======== Materials provided ========

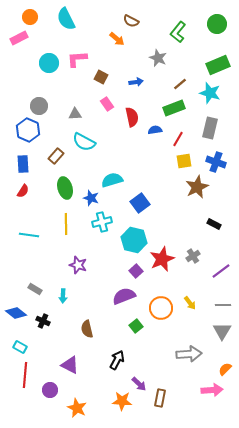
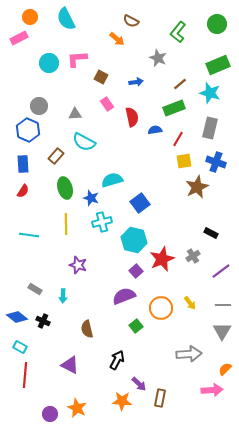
black rectangle at (214, 224): moved 3 px left, 9 px down
blue diamond at (16, 313): moved 1 px right, 4 px down
purple circle at (50, 390): moved 24 px down
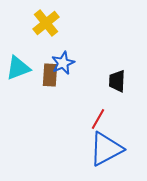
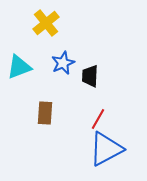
cyan triangle: moved 1 px right, 1 px up
brown rectangle: moved 5 px left, 38 px down
black trapezoid: moved 27 px left, 5 px up
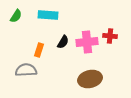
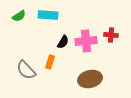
green semicircle: moved 3 px right; rotated 24 degrees clockwise
red cross: moved 1 px right, 1 px up
pink cross: moved 1 px left, 1 px up
orange rectangle: moved 11 px right, 12 px down
gray semicircle: rotated 130 degrees counterclockwise
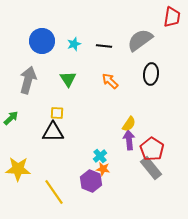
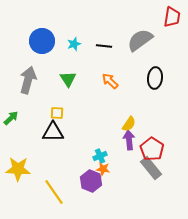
black ellipse: moved 4 px right, 4 px down
cyan cross: rotated 16 degrees clockwise
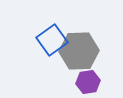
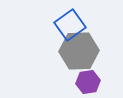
blue square: moved 18 px right, 15 px up
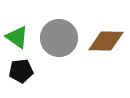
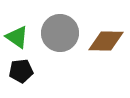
gray circle: moved 1 px right, 5 px up
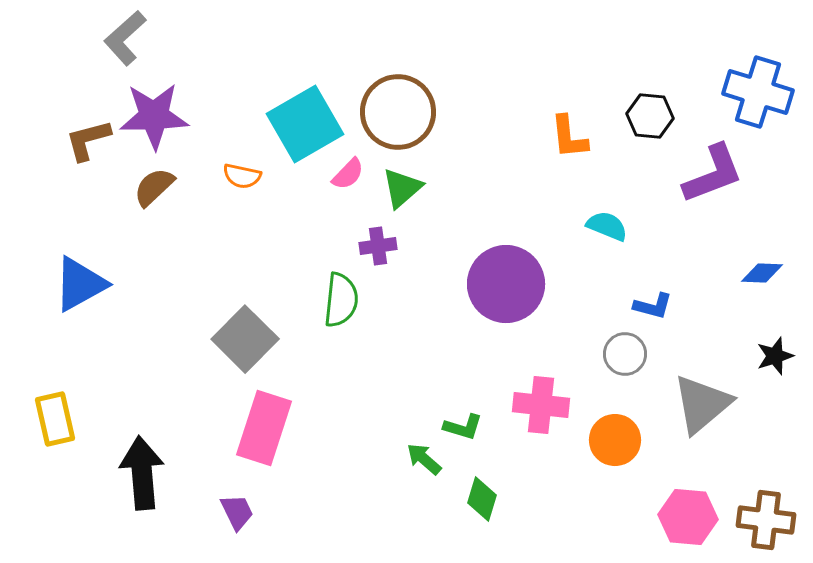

========

- Exercise goal -
The answer must be an exact copy of the lines above, from the start of the records through the line with "green semicircle: moved", and of nothing else; no pictures belong in it.

- Answer -
black rectangle at (214, 224): moved 3 px left, 9 px down
blue diamond at (16, 313): moved 1 px right, 4 px down
purple circle at (50, 390): moved 24 px down
cyan triangle: moved 1 px right, 1 px up
brown rectangle: moved 5 px left, 38 px down
black trapezoid: moved 27 px left, 5 px up
green semicircle: moved 3 px right; rotated 24 degrees clockwise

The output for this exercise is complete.